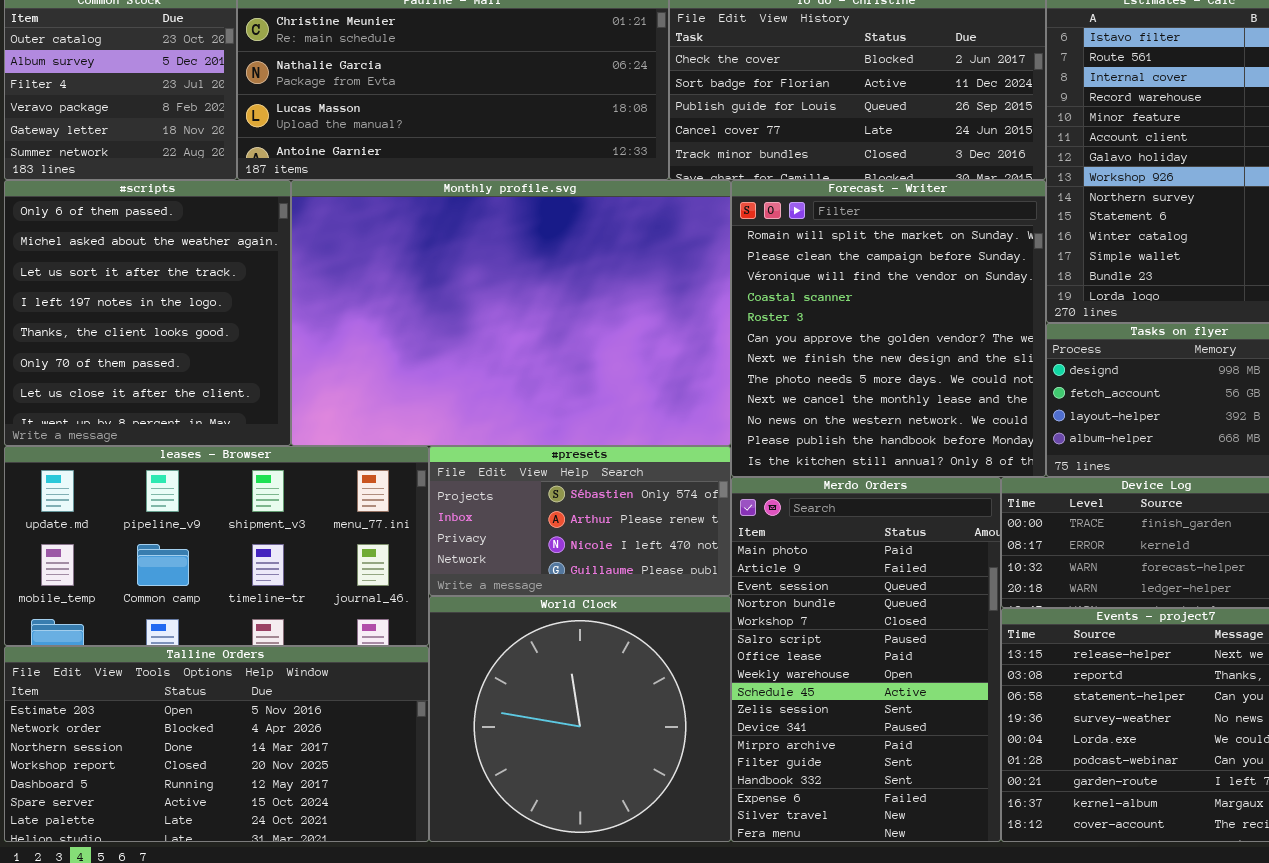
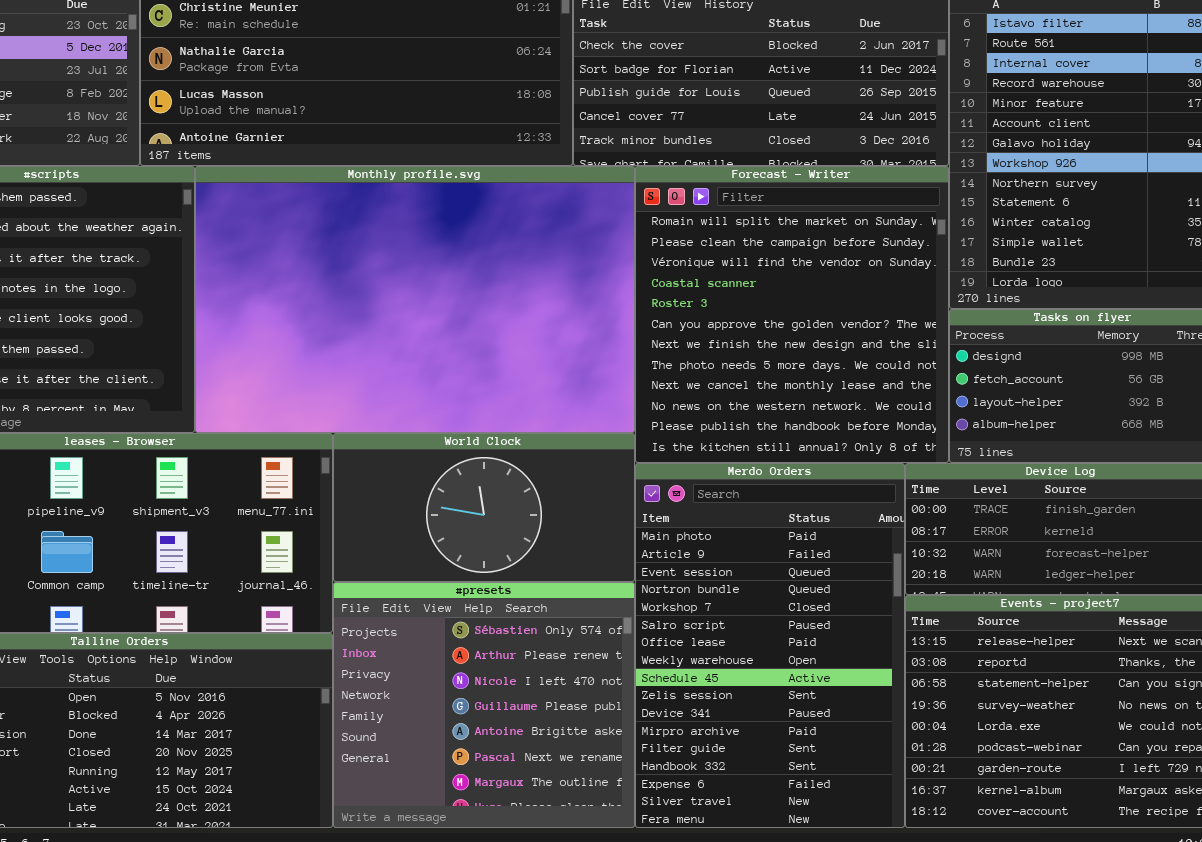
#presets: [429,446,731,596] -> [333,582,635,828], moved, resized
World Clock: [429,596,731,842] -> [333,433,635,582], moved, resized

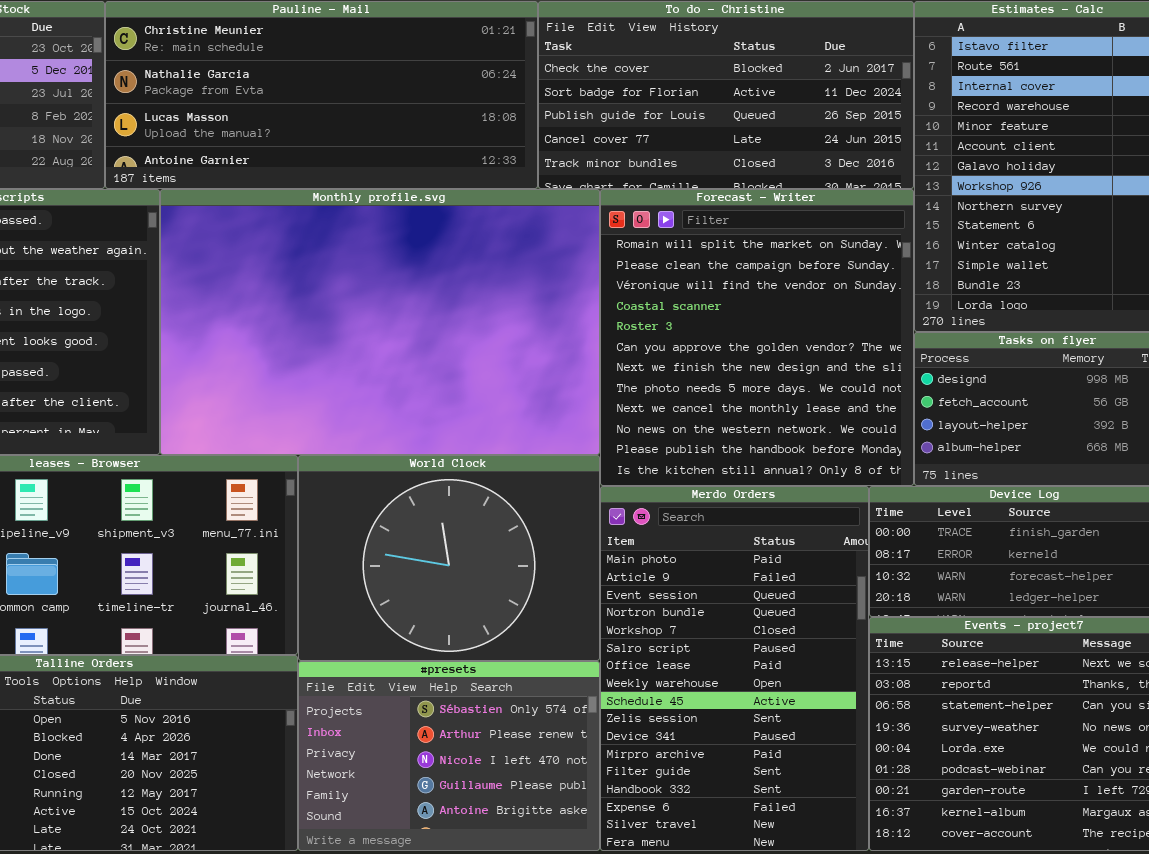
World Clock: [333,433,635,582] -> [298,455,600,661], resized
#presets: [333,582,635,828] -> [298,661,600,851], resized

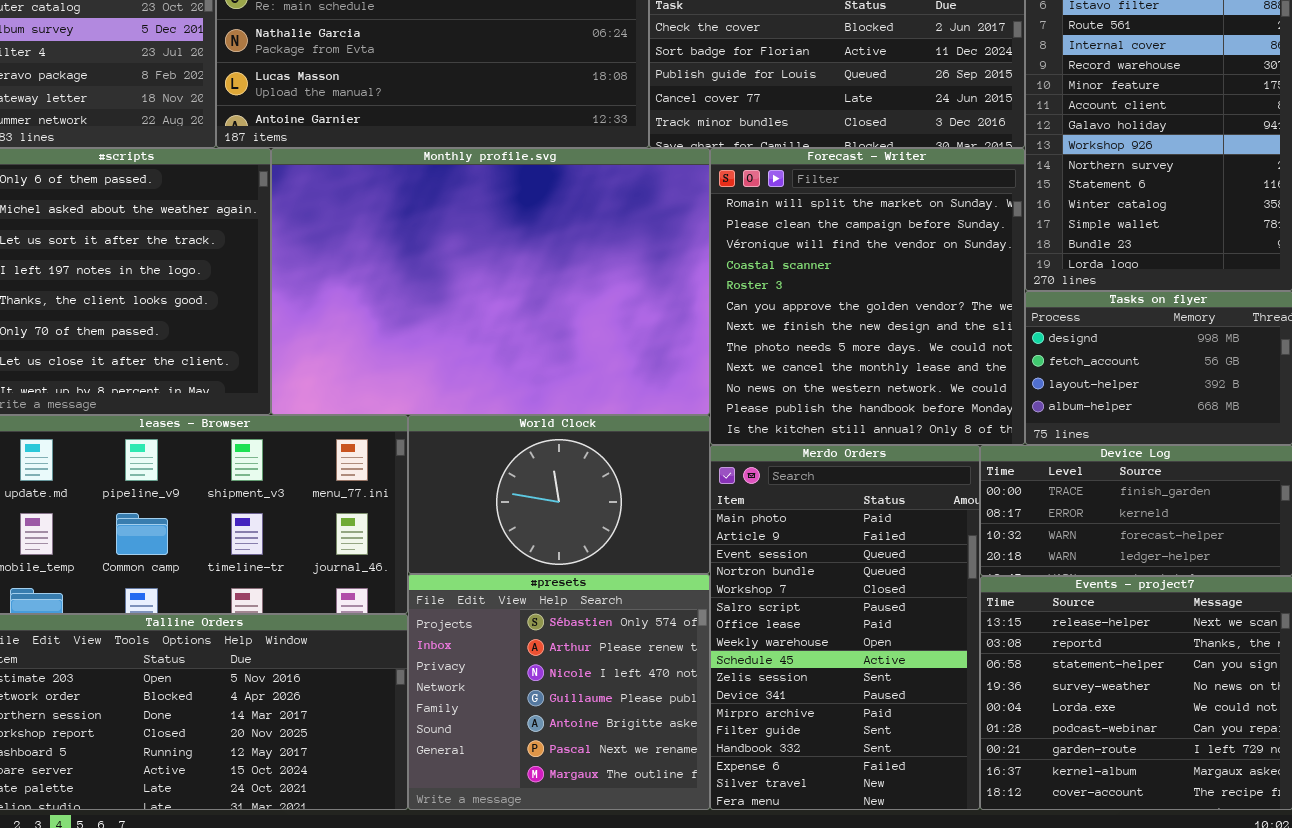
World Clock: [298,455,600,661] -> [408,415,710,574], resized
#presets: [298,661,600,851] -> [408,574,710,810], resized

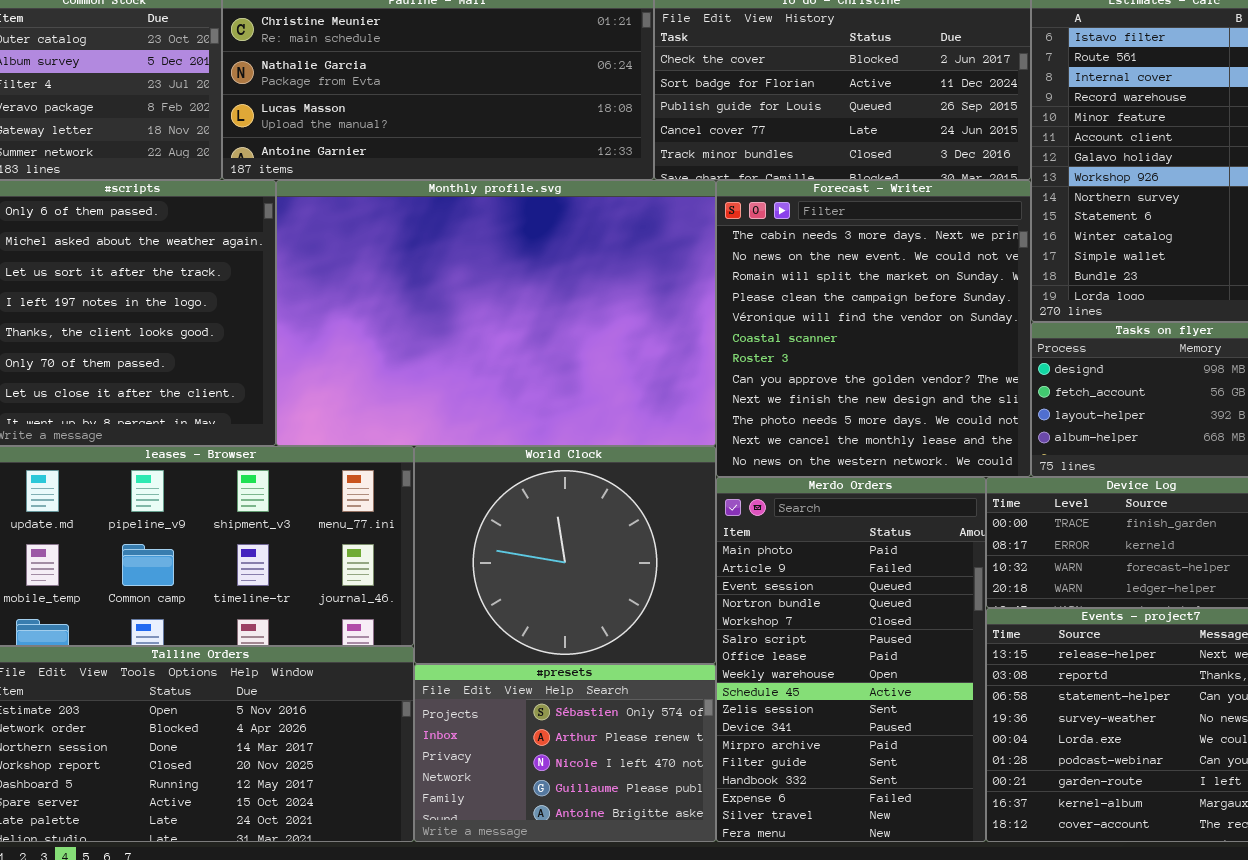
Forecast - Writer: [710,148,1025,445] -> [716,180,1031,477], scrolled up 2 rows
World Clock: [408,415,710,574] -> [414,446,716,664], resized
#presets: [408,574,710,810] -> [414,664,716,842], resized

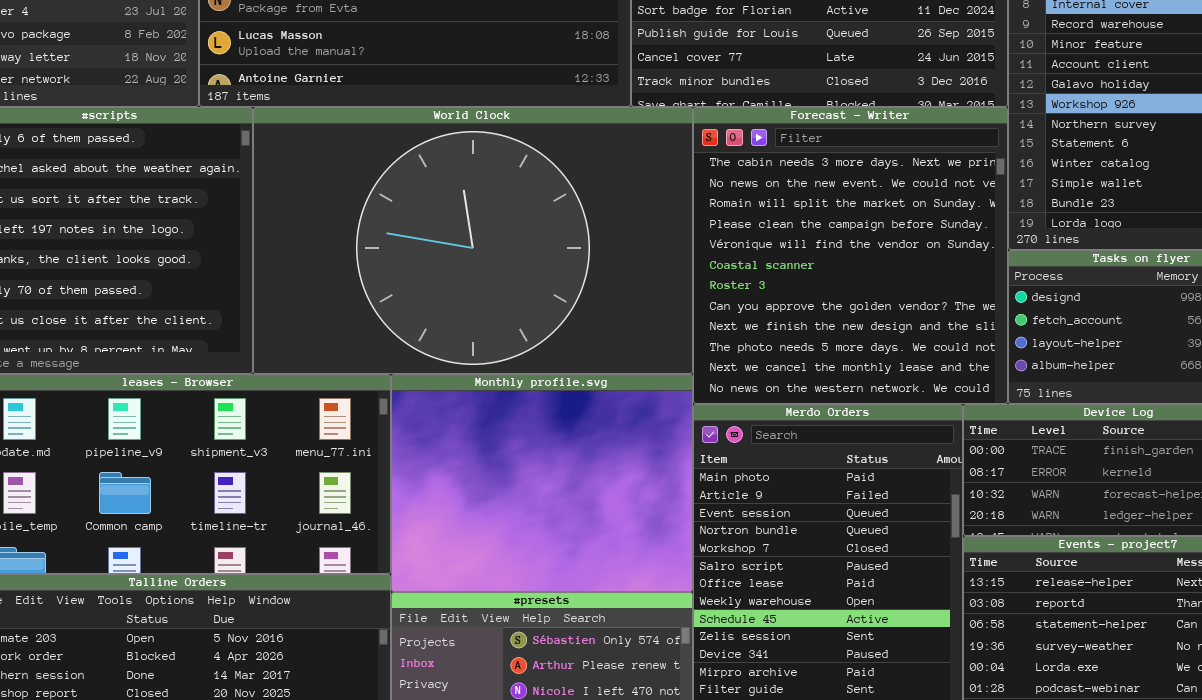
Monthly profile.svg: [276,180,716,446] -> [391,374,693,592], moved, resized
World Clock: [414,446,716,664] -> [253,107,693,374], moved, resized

-- PROBLEM --
Copy only what runs above from the line containing "World Clock: [298,455,600,661]" through the line containing "#presets: [408,574,710,810] ->", exactly. Leave out the pictures.

-- SOLUTION FOR THIS PROBLEM --
World Clock: [298,455,600,661] -> [408,415,710,574], resized
#presets: [298,661,600,851] -> [408,574,710,810], resized

Forecast - Writer: [710,148,1025,445] -> [716,180,1031,477], scrolled up 2 rows
World Clock: [408,415,710,574] -> [414,446,716,664], resized
#presets: [408,574,710,810] -> [414,664,716,842], resized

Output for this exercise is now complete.